● **Activity**:
Copy everything in the data below exactly except the pictures.

● **Recorded information**:
┌──

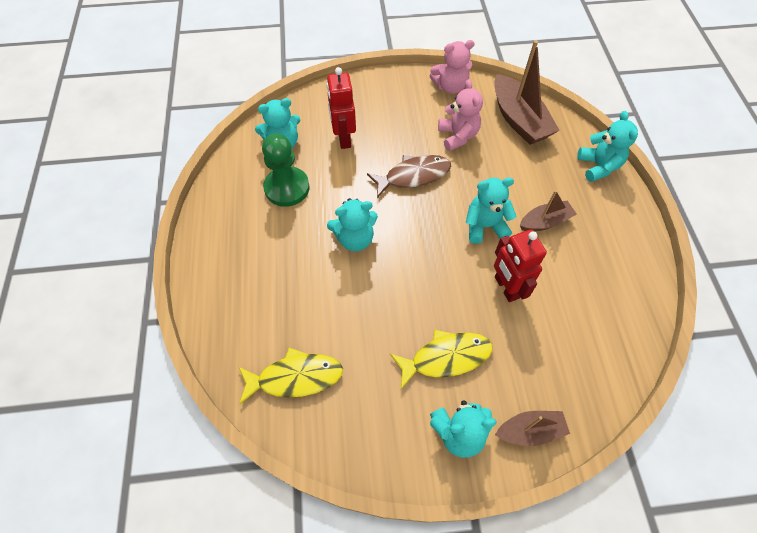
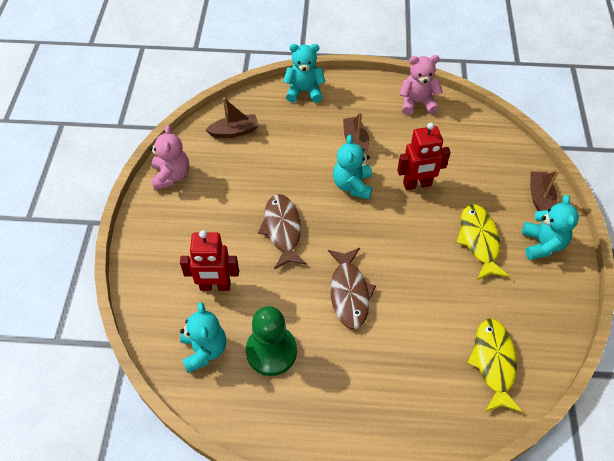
camera: 80 degrees left, 5 degrees down
(355, 239) = (349, 293): turquoise teddy bear -> brown fish
(458, 136) = (241, 183): pink teddy bear -> pink teddy bear (417, 103)
(519, 120) = (234, 131): brown boat -> brown boat, size x0.58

└──

● **Response for this exercise**:
camera: 80 degrees left, 5 degrees down
(355, 239) = (349, 293): turquoise teddy bear -> brown fish
(458, 136) = (241, 183): pink teddy bear -> pink teddy bear (417, 103)
(519, 120) = (234, 131): brown boat -> brown boat, size x0.58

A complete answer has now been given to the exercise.